◆ What this task involves:
Could you copy out every line of the data where the word "purple" occurs?

◆ Input data:

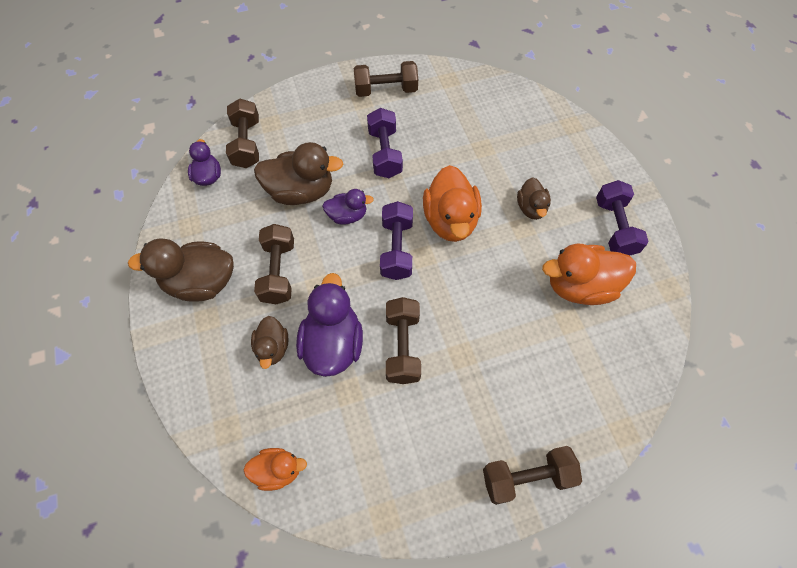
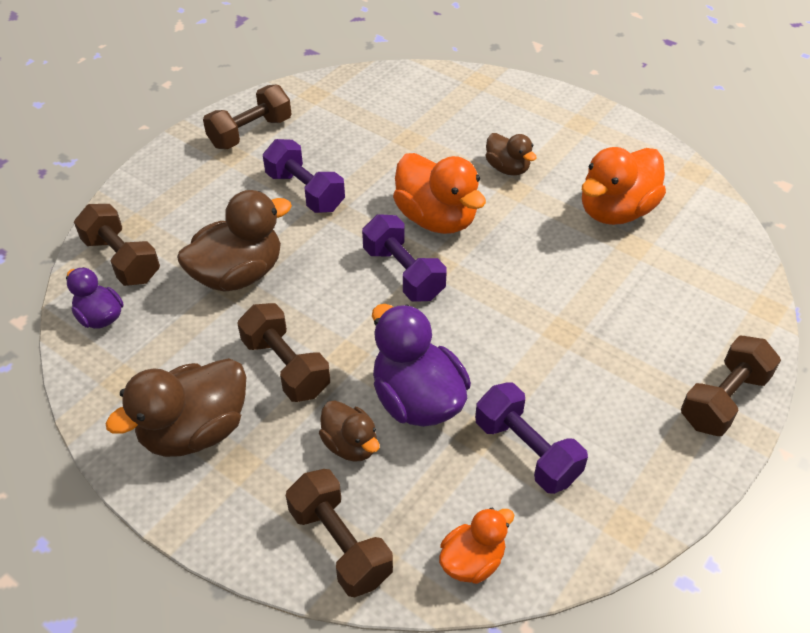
camera: 35 degrees left, 15 degrees down
(347, 216) = (317, 270): purple duck -> none
(402, 346) = (495, 359): brown dumbbell -> brown dumbbell (340, 544)
(614, 227) = (600, 147): purple dumbbell -> purple dumbbell (526, 451)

◆ Exercise answer:
(347, 216) = (317, 270): purple duck -> none
(614, 227) = (600, 147): purple dumbbell -> purple dumbbell (526, 451)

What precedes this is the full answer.